• **Directions for this task**
All of the data that follows is to be written out exactly, with images excluded.
───── Record excerpts ─────
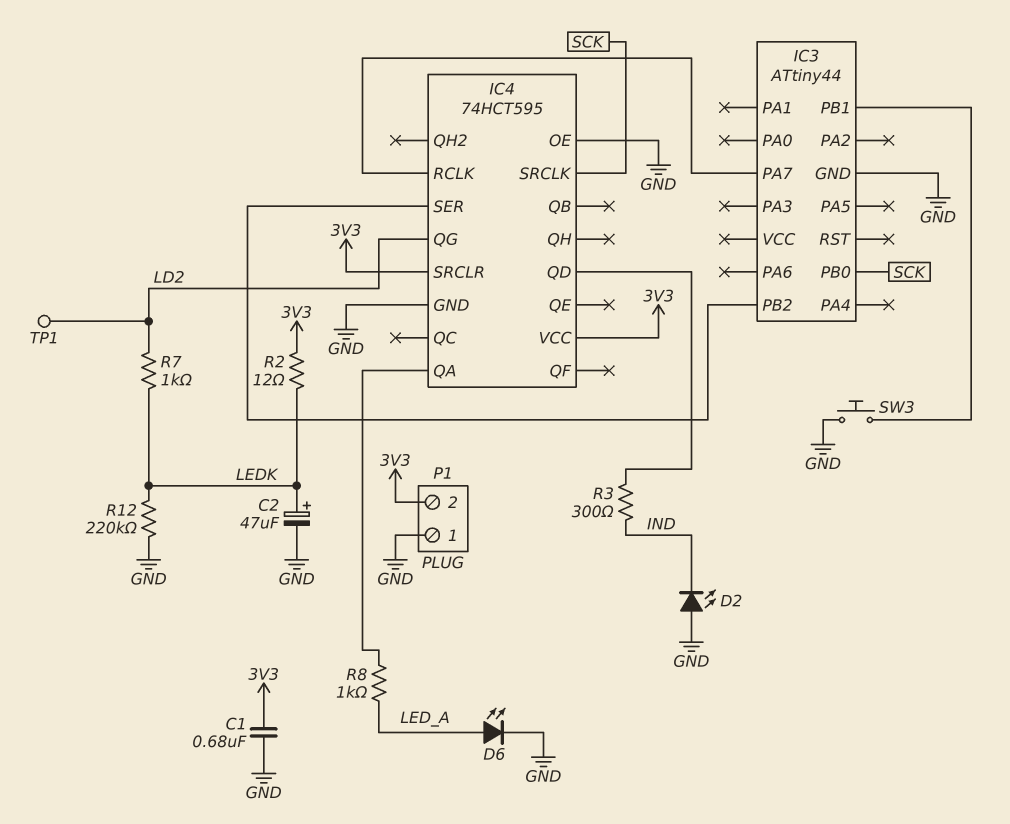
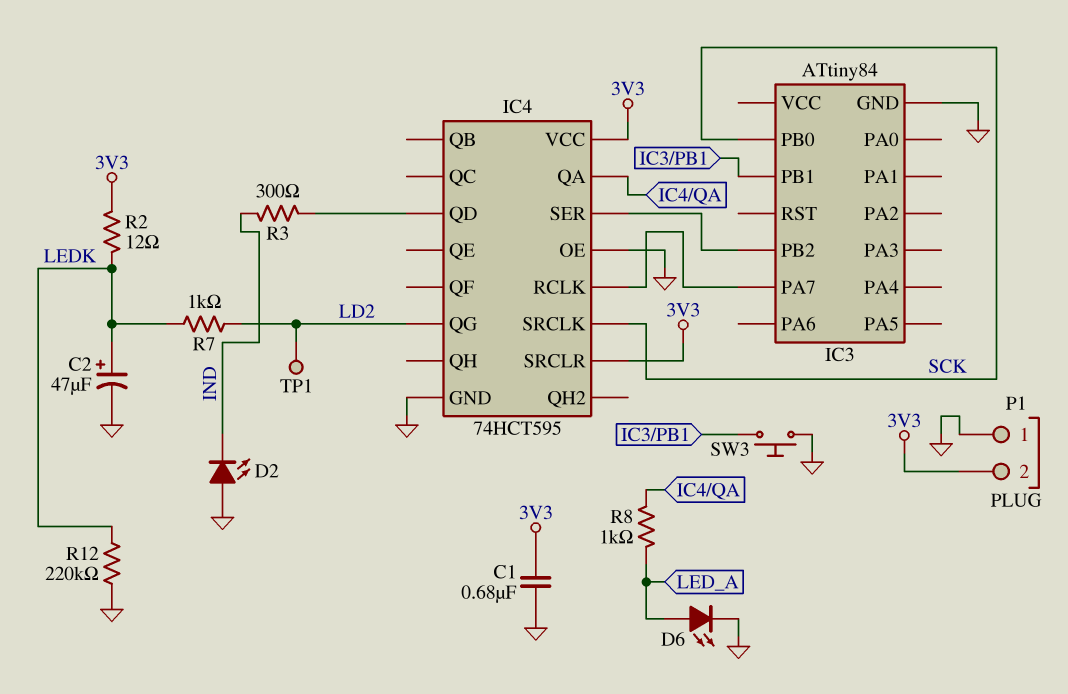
IC3: ATtiny44 -> ATtiny84

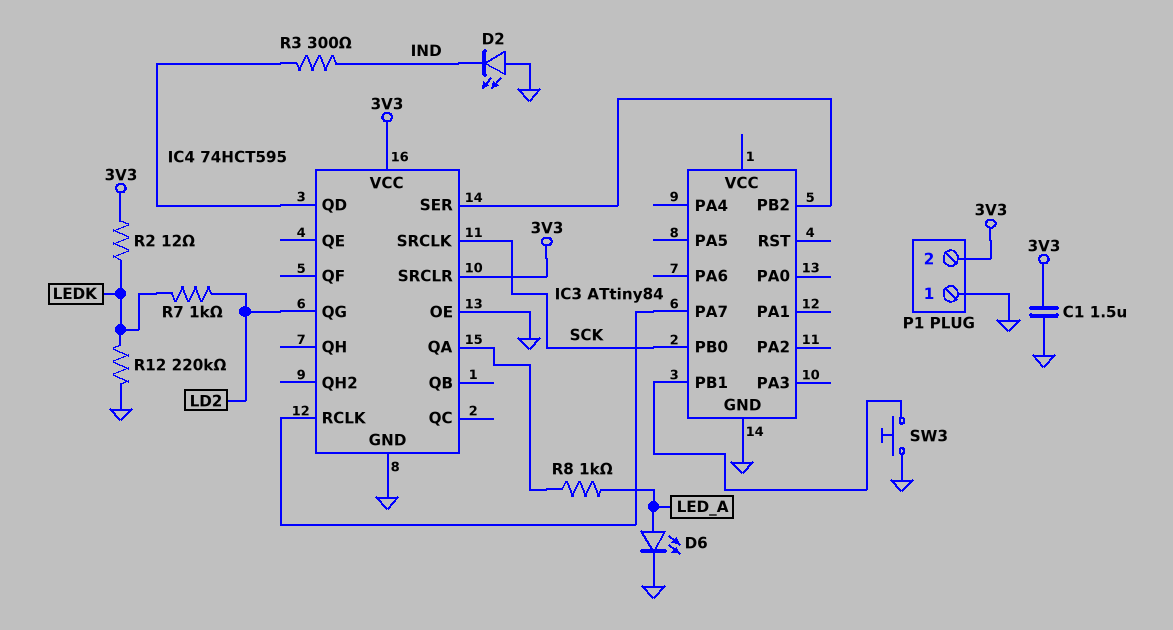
C1: 680nF (3V3, GND) -> 1.5uF (3V3, GND)
C2: 47uF (plus LEDK, minus GND) -> none
TP1: test point (LD2) -> none

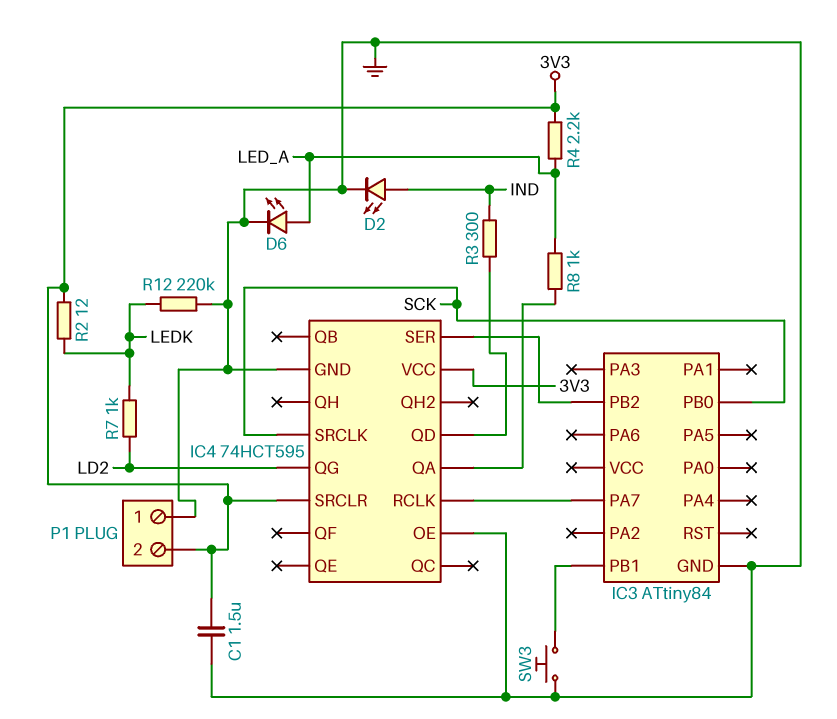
D2: LED (A GND, K IND) -> LED (A IND, K GND)
R4: none -> 2.2k (3V3, LED_A)

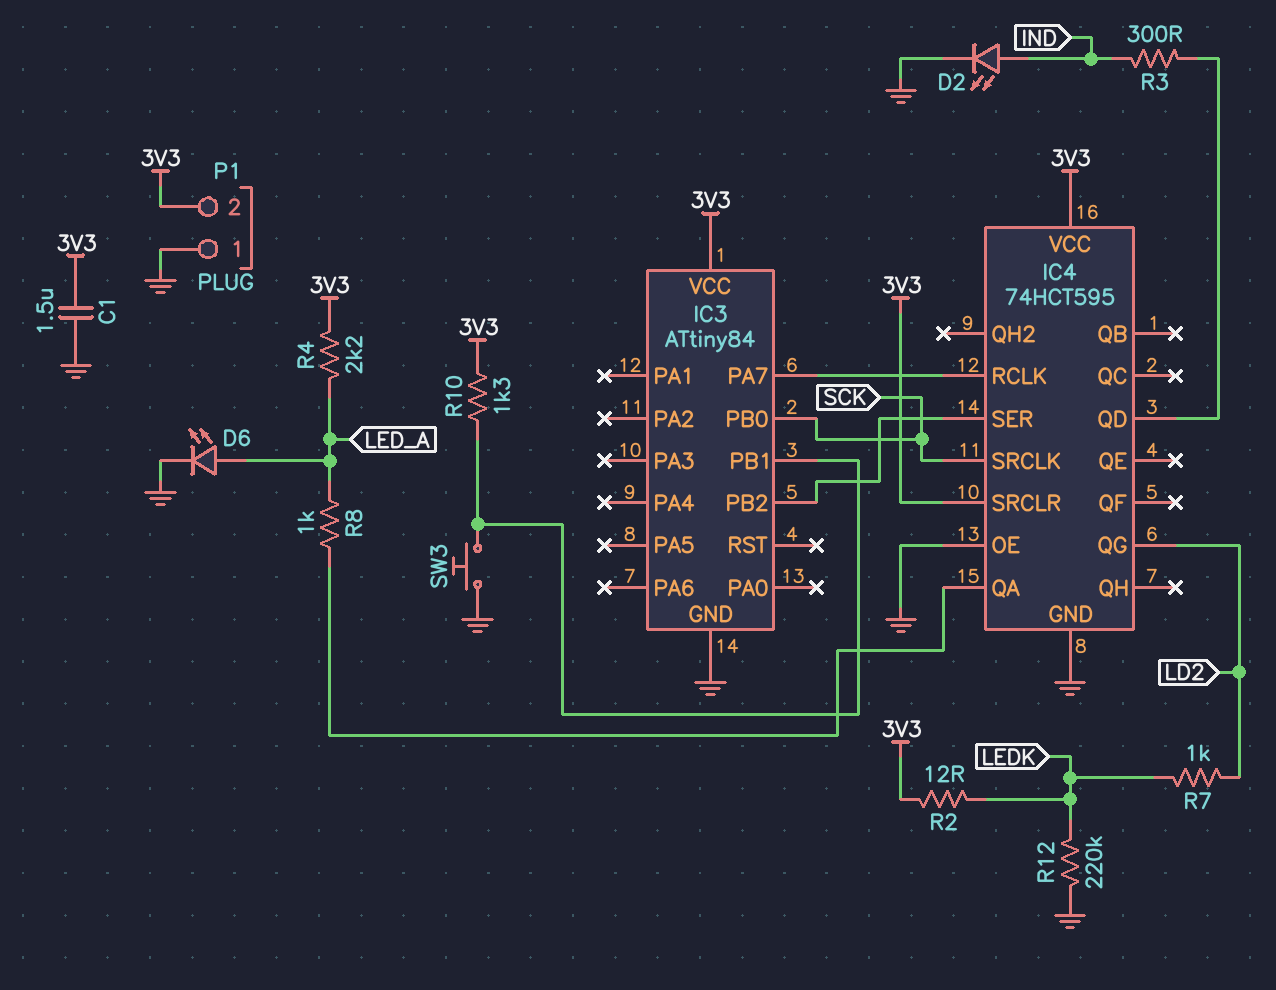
IC3 pin VCC: none -> 3V3
R10: none -> 1.3k (3V3, IC3/PB1)

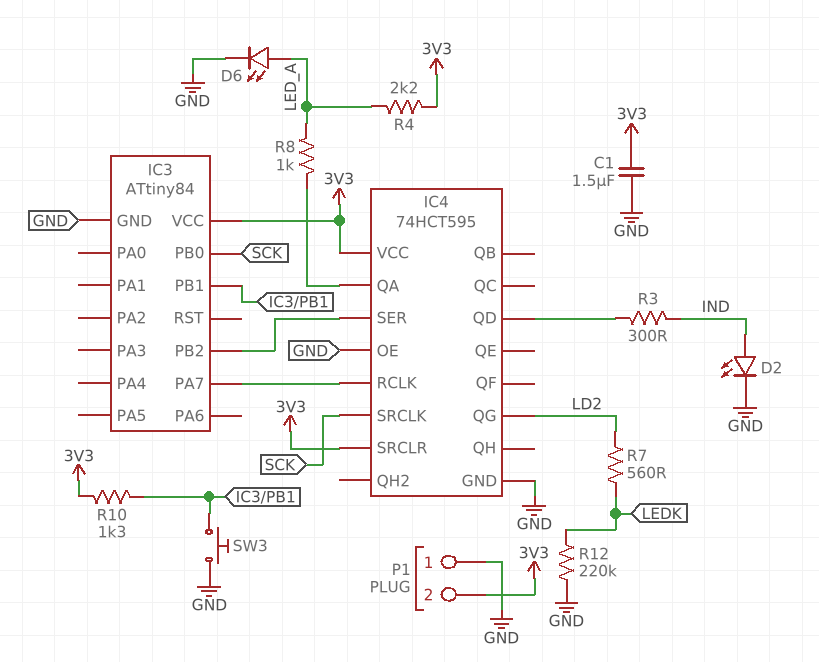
R2: 12 (3V3, LEDK) -> none
R7: 1k (LD2, LEDK) -> 560 (LD2, LEDK)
─────
• **Answer for this exercise**
IC3: ATtiny44 -> ATtiny84

C1: 680nF (3V3, GND) -> 1.5uF (3V3, GND)
C2: 47uF (plus LEDK, minus GND) -> none
TP1: test point (LD2) -> none

D2: LED (A GND, K IND) -> LED (A IND, K GND)
R4: none -> 2.2k (3V3, LED_A)

IC3 pin VCC: none -> 3V3
R10: none -> 1.3k (3V3, IC3/PB1)

R2: 12 (3V3, LEDK) -> none
R7: 1k (LD2, LEDK) -> 560 (LD2, LEDK)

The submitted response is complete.